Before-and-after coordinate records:
########################################

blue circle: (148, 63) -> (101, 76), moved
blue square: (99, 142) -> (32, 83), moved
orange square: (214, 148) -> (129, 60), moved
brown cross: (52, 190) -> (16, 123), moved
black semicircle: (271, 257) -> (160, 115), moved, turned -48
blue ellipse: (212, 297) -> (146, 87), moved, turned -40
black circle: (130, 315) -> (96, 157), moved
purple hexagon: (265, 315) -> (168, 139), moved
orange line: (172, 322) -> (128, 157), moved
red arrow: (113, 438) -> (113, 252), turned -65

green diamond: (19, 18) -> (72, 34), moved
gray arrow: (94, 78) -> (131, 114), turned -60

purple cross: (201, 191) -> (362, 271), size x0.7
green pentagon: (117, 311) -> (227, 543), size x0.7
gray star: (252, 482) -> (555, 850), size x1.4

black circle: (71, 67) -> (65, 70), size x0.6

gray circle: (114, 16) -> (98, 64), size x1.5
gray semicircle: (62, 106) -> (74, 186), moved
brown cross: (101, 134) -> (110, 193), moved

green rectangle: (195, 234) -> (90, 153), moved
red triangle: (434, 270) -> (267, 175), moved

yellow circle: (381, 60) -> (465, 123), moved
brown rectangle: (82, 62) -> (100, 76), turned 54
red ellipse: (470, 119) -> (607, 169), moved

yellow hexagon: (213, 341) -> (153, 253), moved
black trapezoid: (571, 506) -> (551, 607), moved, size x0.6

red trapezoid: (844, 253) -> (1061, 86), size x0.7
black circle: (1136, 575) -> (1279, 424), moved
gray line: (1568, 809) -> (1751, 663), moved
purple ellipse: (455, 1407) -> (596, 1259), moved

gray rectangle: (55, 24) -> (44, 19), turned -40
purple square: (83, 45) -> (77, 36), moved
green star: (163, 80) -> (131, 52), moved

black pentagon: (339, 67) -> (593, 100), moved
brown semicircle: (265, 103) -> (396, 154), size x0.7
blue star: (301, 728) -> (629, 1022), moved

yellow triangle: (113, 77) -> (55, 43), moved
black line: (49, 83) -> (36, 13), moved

########################################

▶ Exercise instructions: In the entries above, one line contains "yellow hexagon: (213, 341)" and another contains "green star: (163, 80) -> (131, 52), moved". Reproduce exactly those two lines and the lines between them, nothing else.

▶ Response to this exercise:
yellow hexagon: (213, 341) -> (153, 253), moved
black trapezoid: (571, 506) -> (551, 607), moved, size x0.6

red trapezoid: (844, 253) -> (1061, 86), size x0.7
black circle: (1136, 575) -> (1279, 424), moved
gray line: (1568, 809) -> (1751, 663), moved
purple ellipse: (455, 1407) -> (596, 1259), moved

gray rectangle: (55, 24) -> (44, 19), turned -40
purple square: (83, 45) -> (77, 36), moved
green star: (163, 80) -> (131, 52), moved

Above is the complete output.